**Given records:**

----

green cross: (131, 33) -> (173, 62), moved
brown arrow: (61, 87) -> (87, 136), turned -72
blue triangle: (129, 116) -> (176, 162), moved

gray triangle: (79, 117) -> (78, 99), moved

----

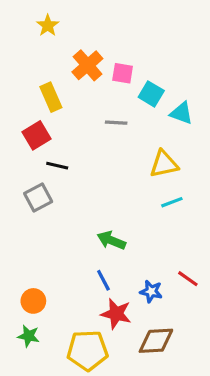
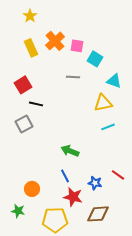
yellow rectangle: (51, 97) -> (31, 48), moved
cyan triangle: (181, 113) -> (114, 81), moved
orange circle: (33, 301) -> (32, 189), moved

----

**What you are asked to do:** With the line that has "green cross: (131, 33) -> (173, 62), moved" as the first and the line that has "gray triangle: (79, 117) -> (78, 99), moved" as the last, repeat exactly that run of lines above and no more.

**Reply:**
green cross: (131, 33) -> (173, 62), moved
brown arrow: (61, 87) -> (87, 136), turned -72
blue triangle: (129, 116) -> (176, 162), moved

gray triangle: (79, 117) -> (78, 99), moved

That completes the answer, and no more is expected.